[Colored object listings]
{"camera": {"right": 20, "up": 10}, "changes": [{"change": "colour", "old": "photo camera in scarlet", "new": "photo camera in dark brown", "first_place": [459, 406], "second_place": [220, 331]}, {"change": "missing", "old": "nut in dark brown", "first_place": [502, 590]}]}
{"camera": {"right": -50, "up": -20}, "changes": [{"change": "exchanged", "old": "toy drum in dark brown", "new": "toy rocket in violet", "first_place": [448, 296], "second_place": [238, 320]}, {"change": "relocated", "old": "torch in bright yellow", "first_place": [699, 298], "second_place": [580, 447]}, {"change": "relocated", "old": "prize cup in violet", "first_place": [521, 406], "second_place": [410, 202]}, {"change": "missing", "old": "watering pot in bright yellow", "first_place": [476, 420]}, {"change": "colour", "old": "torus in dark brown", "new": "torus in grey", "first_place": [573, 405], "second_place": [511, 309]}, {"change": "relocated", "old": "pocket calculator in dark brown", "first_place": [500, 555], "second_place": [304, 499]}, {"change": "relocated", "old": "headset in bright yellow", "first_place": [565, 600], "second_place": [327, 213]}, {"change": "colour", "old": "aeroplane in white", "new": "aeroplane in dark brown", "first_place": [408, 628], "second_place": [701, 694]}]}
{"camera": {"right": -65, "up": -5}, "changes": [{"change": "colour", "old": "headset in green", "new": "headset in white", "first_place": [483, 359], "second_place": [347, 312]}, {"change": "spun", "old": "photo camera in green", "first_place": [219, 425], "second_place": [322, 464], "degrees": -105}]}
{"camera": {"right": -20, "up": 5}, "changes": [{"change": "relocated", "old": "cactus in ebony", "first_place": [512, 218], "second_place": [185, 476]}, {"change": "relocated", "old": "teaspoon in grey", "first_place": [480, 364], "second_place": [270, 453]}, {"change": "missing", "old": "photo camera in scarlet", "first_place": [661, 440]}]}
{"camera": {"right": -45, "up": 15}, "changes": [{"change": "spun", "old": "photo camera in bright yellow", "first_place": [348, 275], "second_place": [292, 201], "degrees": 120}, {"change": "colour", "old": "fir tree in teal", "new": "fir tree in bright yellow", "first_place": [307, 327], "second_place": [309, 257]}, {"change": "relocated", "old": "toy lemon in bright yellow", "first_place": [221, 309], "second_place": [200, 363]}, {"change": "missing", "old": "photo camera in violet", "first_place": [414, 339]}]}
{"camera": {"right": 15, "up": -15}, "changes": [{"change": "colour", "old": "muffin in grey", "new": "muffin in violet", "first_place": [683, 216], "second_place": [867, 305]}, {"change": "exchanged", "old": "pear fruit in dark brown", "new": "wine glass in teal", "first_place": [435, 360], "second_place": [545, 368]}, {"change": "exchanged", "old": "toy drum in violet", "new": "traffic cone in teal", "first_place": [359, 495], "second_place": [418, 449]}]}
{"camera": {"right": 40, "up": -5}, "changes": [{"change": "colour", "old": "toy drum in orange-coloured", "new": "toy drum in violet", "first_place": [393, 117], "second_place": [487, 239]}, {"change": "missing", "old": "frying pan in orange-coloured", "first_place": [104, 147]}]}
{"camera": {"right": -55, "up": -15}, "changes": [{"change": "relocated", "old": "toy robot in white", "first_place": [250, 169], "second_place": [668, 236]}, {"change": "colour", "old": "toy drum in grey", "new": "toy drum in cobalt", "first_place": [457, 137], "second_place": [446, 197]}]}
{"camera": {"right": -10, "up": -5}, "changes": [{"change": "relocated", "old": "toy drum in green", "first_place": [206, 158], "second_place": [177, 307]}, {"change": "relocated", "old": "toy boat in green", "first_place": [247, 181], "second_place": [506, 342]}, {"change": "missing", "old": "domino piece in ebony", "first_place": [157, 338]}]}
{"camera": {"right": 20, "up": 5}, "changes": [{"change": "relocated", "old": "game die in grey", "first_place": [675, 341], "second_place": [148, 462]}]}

● TASK OBJECTIVE
What lines in the entries above include the string "ebony"? Return each one.

● ANSWER SECTION
{"camera": {"right": -20, "up": 5}, "changes": [{"change": "relocated", "old": "cactus in ebony", "first_place": [512, 218], "second_place": [185, 476]}, {"change": "relocated", "old": "teaspoon in grey", "first_place": [480, 364], "second_place": [270, 453]}, {"change": "missing", "old": "photo camera in scarlet", "first_place": [661, 440]}]}
{"camera": {"right": -10, "up": -5}, "changes": [{"change": "relocated", "old": "toy drum in green", "first_place": [206, 158], "second_place": [177, 307]}, {"change": "relocated", "old": "toy boat in green", "first_place": [247, 181], "second_place": [506, 342]}, {"change": "missing", "old": "domino piece in ebony", "first_place": [157, 338]}]}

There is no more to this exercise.